BEGIN Data section

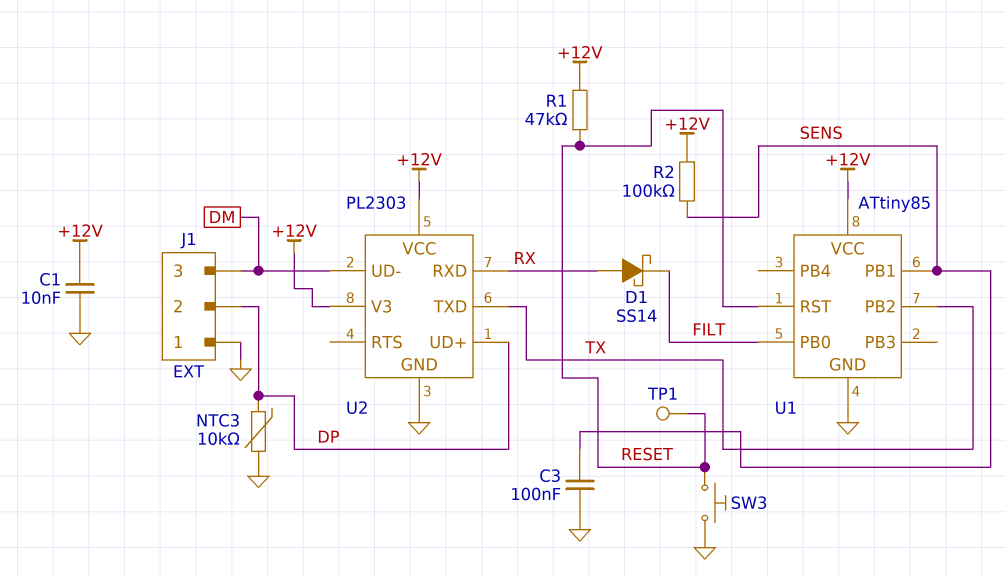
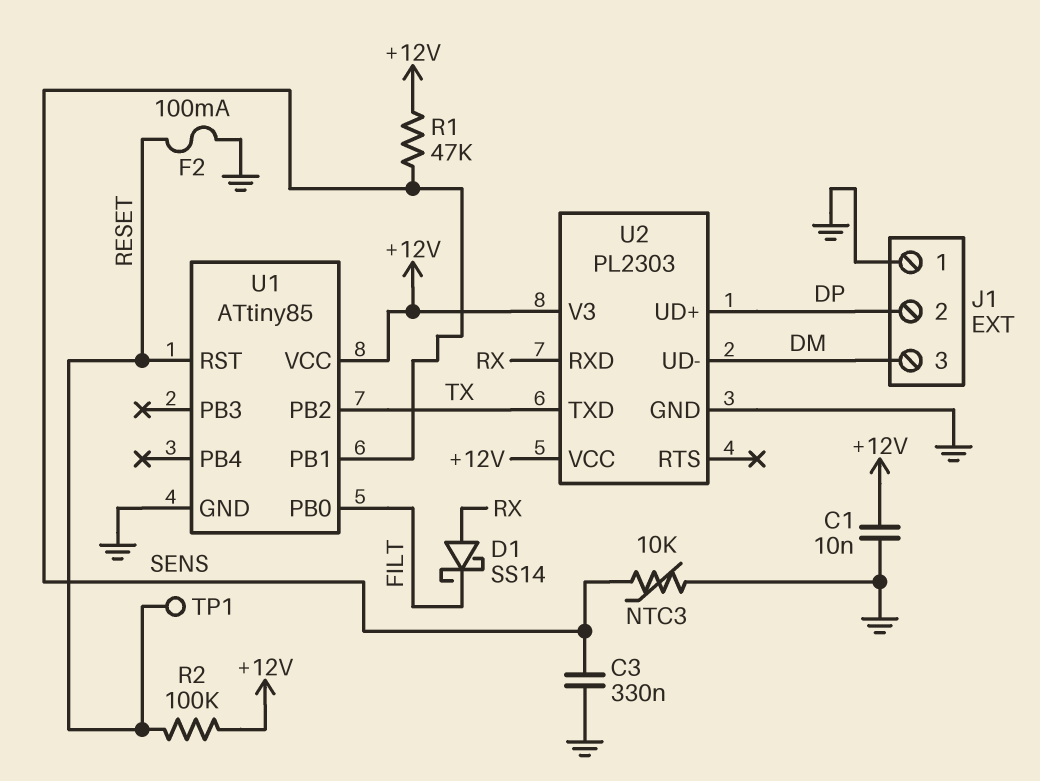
C3: 100nF (GND, SENS) -> 330nF (GND, SENS)
F2: none -> 100mA (GND, RESET)
NTC3: 10k (DP, GND) -> 10k (GND, SENS)
R1: 47k (+12V, RESET) -> 47k (+12V, SENS)
R2: 100k (+12V, SENS) -> 100k (+12V, RESET)
SW3: button (GND, RESET) -> none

END Data section

To do: Beginning at the line that holds "R1: 47k (+12V, RESET) -> 47k (+12V, SENS)", reproduce each line of the records above down to and including the last one.

Final answer:
R1: 47k (+12V, RESET) -> 47k (+12V, SENS)
R2: 100k (+12V, SENS) -> 100k (+12V, RESET)
SW3: button (GND, RESET) -> none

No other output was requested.